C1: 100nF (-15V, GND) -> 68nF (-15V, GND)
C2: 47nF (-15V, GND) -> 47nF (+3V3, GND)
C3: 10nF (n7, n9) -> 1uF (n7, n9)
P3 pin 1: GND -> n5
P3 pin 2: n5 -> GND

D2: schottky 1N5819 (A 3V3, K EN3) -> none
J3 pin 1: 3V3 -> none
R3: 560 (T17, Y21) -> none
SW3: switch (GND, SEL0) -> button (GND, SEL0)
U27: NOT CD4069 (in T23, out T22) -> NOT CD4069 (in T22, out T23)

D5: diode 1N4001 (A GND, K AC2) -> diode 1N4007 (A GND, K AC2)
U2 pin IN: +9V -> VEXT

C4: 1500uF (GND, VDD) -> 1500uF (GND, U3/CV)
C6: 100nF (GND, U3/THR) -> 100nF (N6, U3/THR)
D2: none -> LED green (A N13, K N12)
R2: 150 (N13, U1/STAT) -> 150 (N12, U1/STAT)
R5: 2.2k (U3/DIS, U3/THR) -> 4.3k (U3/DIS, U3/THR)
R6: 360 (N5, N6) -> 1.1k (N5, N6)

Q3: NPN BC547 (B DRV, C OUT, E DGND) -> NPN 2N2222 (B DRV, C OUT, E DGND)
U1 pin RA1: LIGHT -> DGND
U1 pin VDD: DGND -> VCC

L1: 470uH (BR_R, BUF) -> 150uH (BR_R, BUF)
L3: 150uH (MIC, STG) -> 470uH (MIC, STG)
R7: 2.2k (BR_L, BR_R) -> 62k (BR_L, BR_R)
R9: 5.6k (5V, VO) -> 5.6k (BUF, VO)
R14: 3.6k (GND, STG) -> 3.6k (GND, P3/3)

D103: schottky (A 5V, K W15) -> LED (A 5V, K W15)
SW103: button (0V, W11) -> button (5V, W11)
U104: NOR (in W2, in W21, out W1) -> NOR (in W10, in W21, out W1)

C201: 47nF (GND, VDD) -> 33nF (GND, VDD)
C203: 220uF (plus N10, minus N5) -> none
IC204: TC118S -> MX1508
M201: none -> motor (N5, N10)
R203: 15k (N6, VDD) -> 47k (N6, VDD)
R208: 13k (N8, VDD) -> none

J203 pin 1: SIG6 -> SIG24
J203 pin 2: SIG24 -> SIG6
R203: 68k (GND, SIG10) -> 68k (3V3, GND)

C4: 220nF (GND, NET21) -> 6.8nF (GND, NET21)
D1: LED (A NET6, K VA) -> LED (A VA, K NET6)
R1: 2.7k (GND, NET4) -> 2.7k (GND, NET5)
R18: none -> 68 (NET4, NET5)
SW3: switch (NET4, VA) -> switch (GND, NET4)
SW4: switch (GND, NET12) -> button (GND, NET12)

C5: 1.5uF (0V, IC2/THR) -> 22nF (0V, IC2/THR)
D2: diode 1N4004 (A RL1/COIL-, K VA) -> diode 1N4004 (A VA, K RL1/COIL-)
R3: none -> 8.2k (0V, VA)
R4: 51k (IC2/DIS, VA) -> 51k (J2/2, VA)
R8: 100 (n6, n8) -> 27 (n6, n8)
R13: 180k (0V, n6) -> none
------------------------
Transcribe exactly, starting at the line with "R14: 3.6k (GND, STG) -> 3.6k (GND, P3/3)" and continuing through the last line of the data above; leave out all earlier lines.

▶ EXPECTED OUTPUT:
R14: 3.6k (GND, STG) -> 3.6k (GND, P3/3)

D103: schottky (A 5V, K W15) -> LED (A 5V, K W15)
SW103: button (0V, W11) -> button (5V, W11)
U104: NOR (in W2, in W21, out W1) -> NOR (in W10, in W21, out W1)

C201: 47nF (GND, VDD) -> 33nF (GND, VDD)
C203: 220uF (plus N10, minus N5) -> none
IC204: TC118S -> MX1508
M201: none -> motor (N5, N10)
R203: 15k (N6, VDD) -> 47k (N6, VDD)
R208: 13k (N8, VDD) -> none

J203 pin 1: SIG6 -> SIG24
J203 pin 2: SIG24 -> SIG6
R203: 68k (GND, SIG10) -> 68k (3V3, GND)

C4: 220nF (GND, NET21) -> 6.8nF (GND, NET21)
D1: LED (A NET6, K VA) -> LED (A VA, K NET6)
R1: 2.7k (GND, NET4) -> 2.7k (GND, NET5)
R18: none -> 68 (NET4, NET5)
SW3: switch (NET4, VA) -> switch (GND, NET4)
SW4: switch (GND, NET12) -> button (GND, NET12)

C5: 1.5uF (0V, IC2/THR) -> 22nF (0V, IC2/THR)
D2: diode 1N4004 (A RL1/COIL-, K VA) -> diode 1N4004 (A VA, K RL1/COIL-)
R3: none -> 8.2k (0V, VA)
R4: 51k (IC2/DIS, VA) -> 51k (J2/2, VA)
R8: 100 (n6, n8) -> 27 (n6, n8)
R13: 180k (0V, n6) -> none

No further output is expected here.